(TO-DO ITEM) Go through the entries below and print, exactly, the lines starting at the one with "orange cheese [255,364,331,477]" and ending at the one with "yellow hammer [427,294,523,393]", keeping both ends and no others.

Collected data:
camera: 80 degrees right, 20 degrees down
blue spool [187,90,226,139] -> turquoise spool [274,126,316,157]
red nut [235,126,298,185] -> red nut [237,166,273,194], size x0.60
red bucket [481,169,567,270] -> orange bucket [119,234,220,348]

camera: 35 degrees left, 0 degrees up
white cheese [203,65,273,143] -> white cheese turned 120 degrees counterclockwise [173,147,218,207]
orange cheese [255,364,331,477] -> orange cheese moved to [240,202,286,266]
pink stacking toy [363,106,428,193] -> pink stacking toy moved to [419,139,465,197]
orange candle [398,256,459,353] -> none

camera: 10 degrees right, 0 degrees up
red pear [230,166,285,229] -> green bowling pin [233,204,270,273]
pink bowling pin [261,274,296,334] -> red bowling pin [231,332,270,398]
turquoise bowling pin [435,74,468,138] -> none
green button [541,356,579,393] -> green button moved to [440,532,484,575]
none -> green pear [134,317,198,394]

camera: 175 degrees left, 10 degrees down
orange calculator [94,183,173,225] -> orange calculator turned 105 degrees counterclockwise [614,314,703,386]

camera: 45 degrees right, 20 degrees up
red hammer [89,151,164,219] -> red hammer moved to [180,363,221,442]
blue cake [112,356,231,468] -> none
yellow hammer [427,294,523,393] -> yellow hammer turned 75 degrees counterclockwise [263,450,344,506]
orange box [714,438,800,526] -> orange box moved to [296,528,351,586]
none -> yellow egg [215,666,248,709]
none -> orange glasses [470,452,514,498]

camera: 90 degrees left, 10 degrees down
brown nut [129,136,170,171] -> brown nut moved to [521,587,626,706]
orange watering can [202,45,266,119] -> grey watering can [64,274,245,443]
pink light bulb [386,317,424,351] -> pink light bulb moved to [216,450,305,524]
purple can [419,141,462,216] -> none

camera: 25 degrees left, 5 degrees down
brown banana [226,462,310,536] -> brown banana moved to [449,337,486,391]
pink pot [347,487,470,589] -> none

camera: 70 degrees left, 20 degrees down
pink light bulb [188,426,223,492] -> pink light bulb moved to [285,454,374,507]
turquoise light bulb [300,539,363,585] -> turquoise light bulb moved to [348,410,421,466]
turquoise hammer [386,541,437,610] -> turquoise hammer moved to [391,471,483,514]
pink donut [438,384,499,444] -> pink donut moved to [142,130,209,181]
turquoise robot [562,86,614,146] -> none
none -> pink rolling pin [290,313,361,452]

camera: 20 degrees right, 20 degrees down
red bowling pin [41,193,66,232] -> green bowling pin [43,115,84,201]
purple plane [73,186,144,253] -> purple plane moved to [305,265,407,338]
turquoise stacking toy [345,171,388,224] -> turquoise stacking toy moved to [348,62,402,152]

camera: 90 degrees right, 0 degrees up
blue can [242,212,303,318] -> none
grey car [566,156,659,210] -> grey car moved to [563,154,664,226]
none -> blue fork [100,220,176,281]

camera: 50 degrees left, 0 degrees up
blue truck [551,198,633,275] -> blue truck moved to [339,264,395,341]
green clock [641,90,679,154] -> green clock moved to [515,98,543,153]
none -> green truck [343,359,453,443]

(YOUR RESPONSE)
orange cheese [255,364,331,477] -> orange cheese moved to [240,202,286,266]
pink stacking toy [363,106,428,193] -> pink stacking toy moved to [419,139,465,197]
orange candle [398,256,459,353] -> none

camera: 10 degrees right, 0 degrees up
red pear [230,166,285,229] -> green bowling pin [233,204,270,273]
pink bowling pin [261,274,296,334] -> red bowling pin [231,332,270,398]
turquoise bowling pin [435,74,468,138] -> none
green button [541,356,579,393] -> green button moved to [440,532,484,575]
none -> green pear [134,317,198,394]

camera: 175 degrees left, 10 degrees down
orange calculator [94,183,173,225] -> orange calculator turned 105 degrees counterclockwise [614,314,703,386]

camera: 45 degrees right, 20 degrees up
red hammer [89,151,164,219] -> red hammer moved to [180,363,221,442]
blue cake [112,356,231,468] -> none
yellow hammer [427,294,523,393] -> yellow hammer turned 75 degrees counterclockwise [263,450,344,506]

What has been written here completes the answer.